▸ **Given instruction**: Quote the rows word for word, starting with the line that contains "Result: No, light" and ending with the line that contains "At what (x,y)", including both of those lines.

(Rows of scene-based questions)
::::
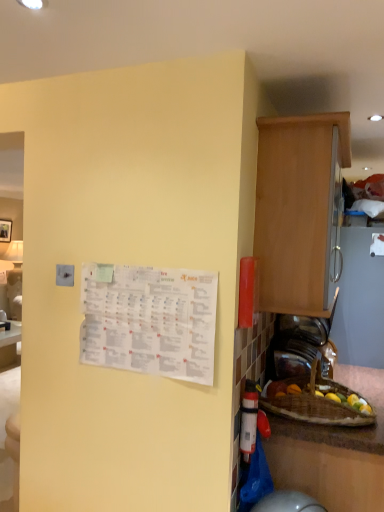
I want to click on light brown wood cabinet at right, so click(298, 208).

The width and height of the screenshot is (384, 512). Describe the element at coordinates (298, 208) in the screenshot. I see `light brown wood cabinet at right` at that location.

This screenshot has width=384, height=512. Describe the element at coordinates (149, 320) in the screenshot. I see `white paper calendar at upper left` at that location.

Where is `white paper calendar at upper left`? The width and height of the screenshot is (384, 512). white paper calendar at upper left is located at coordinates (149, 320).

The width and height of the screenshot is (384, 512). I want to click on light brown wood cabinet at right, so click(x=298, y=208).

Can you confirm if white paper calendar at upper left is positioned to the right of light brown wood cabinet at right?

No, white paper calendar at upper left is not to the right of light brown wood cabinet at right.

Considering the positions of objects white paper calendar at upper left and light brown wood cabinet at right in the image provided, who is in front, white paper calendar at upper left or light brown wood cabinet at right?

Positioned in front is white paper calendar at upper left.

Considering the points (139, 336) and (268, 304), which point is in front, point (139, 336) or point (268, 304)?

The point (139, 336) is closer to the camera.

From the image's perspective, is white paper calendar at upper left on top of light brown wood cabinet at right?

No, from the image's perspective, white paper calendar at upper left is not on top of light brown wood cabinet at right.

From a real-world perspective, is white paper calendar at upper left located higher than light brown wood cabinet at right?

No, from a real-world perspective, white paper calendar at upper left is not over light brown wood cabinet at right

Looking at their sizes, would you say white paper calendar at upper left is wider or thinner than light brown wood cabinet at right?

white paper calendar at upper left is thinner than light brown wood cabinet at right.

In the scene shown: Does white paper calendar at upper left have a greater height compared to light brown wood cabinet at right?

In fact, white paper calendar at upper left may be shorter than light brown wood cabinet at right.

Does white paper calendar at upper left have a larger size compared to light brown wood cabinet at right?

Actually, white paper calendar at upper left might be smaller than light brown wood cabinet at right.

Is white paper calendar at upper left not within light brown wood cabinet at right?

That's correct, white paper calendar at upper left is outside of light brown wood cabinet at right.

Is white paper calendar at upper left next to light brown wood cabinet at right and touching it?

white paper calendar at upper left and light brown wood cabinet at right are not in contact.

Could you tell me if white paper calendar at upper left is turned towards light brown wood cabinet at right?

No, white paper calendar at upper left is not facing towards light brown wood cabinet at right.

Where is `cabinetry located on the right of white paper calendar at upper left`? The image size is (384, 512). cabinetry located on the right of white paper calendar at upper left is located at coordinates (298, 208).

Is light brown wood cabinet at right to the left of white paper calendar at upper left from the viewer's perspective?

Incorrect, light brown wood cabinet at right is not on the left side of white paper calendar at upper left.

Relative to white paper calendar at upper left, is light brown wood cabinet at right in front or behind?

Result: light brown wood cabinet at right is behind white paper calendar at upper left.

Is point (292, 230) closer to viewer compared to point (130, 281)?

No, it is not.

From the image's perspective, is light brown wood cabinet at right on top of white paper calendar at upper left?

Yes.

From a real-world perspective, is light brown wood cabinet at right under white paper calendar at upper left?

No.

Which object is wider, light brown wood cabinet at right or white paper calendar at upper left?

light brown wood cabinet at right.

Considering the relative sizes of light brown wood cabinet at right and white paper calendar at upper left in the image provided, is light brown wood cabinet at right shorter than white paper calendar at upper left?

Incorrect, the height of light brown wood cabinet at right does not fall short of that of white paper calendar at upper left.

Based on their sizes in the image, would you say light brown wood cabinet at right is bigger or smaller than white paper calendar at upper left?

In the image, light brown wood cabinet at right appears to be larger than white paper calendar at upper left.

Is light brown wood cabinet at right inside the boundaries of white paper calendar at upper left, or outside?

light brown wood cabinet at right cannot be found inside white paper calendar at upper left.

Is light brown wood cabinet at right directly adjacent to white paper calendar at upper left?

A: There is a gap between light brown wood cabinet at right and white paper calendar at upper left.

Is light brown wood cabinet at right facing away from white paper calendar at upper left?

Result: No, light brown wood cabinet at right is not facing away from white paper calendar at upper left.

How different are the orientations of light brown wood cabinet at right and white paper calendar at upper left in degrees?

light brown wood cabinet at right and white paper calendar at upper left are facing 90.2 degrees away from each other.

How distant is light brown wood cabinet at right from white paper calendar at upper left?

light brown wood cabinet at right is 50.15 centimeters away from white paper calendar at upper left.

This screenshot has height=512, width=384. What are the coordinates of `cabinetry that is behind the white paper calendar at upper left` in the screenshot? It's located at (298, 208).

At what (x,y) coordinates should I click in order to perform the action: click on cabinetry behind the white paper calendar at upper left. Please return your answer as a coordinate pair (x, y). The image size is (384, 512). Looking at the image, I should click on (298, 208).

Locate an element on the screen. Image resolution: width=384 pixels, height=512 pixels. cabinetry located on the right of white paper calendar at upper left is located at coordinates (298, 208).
::::
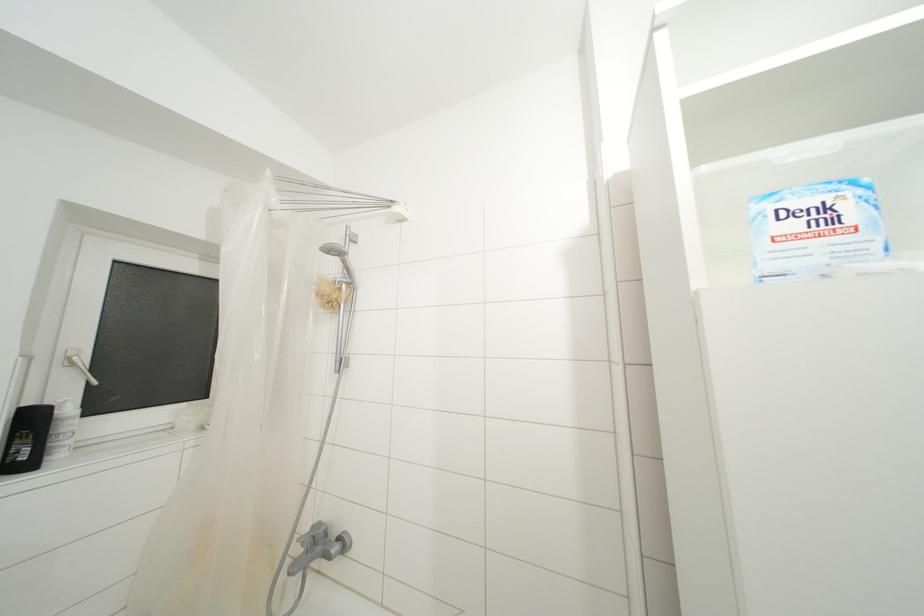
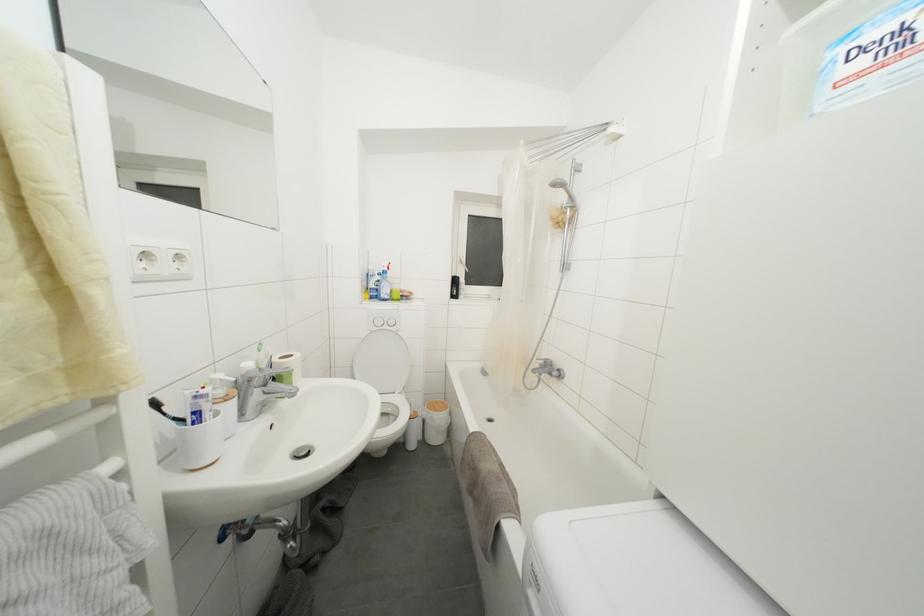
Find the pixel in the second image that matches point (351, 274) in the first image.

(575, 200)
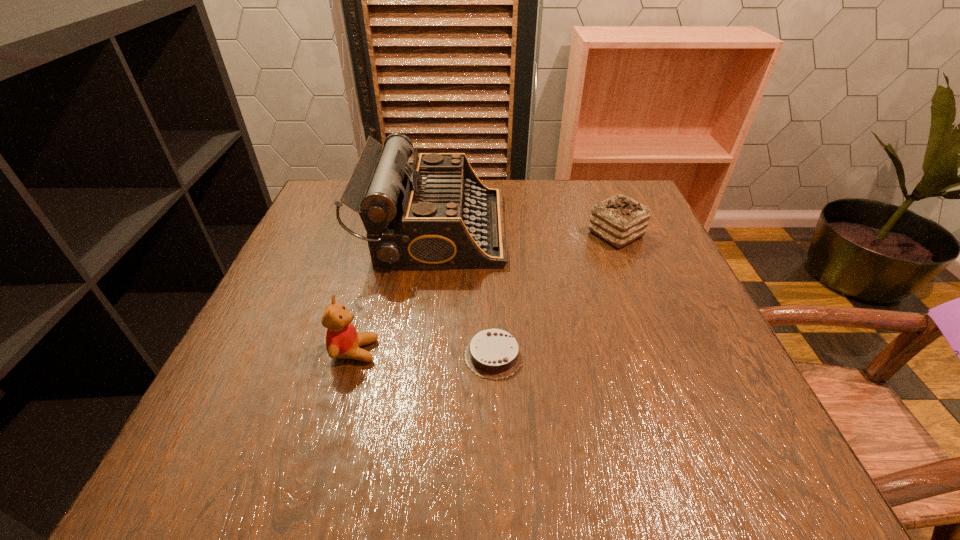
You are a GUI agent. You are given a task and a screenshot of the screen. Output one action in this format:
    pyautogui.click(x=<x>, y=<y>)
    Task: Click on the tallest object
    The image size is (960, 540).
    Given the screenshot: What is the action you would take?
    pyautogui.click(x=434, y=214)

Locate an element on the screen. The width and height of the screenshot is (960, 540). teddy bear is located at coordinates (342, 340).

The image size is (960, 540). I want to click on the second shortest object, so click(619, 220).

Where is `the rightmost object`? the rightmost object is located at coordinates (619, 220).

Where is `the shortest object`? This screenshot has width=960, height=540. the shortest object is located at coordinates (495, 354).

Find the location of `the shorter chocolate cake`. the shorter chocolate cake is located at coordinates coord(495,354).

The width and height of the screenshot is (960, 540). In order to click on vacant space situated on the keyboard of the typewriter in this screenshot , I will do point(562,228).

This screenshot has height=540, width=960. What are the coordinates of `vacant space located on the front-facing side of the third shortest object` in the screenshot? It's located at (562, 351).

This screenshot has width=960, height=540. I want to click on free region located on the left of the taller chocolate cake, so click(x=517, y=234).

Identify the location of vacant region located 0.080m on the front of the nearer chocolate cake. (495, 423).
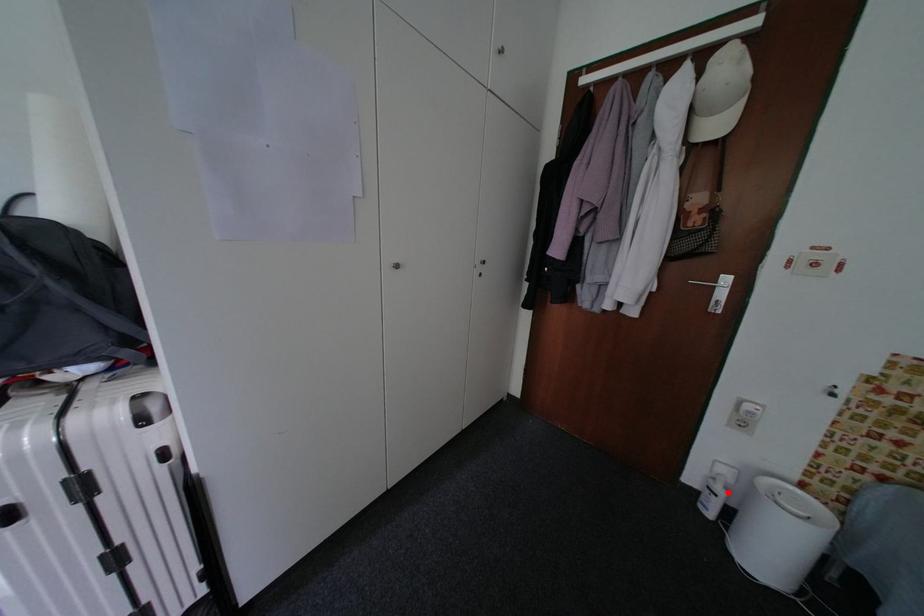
::::
▸ **Exercise output**:
Result: No, light brown wood cabinet at right is not facing away from white paper calendar at upper left.

How different are the orientations of light brown wood cabinet at right and white paper calendar at upper left in degrees?

light brown wood cabinet at right and white paper calendar at upper left are facing 90.2 degrees away from each other.

How distant is light brown wood cabinet at right from white paper calendar at upper left?

light brown wood cabinet at right is 50.15 centimeters away from white paper calendar at upper left.

This screenshot has height=512, width=384. What are the coordinates of `cabinetry that is behind the white paper calendar at upper left` in the screenshot? It's located at (298, 208).

At what (x,y) coordinates should I click in order to perform the action: click on cabinetry behind the white paper calendar at upper left. Please return your answer as a coordinate pair (x, y). The image size is (384, 512). Looking at the image, I should click on (298, 208).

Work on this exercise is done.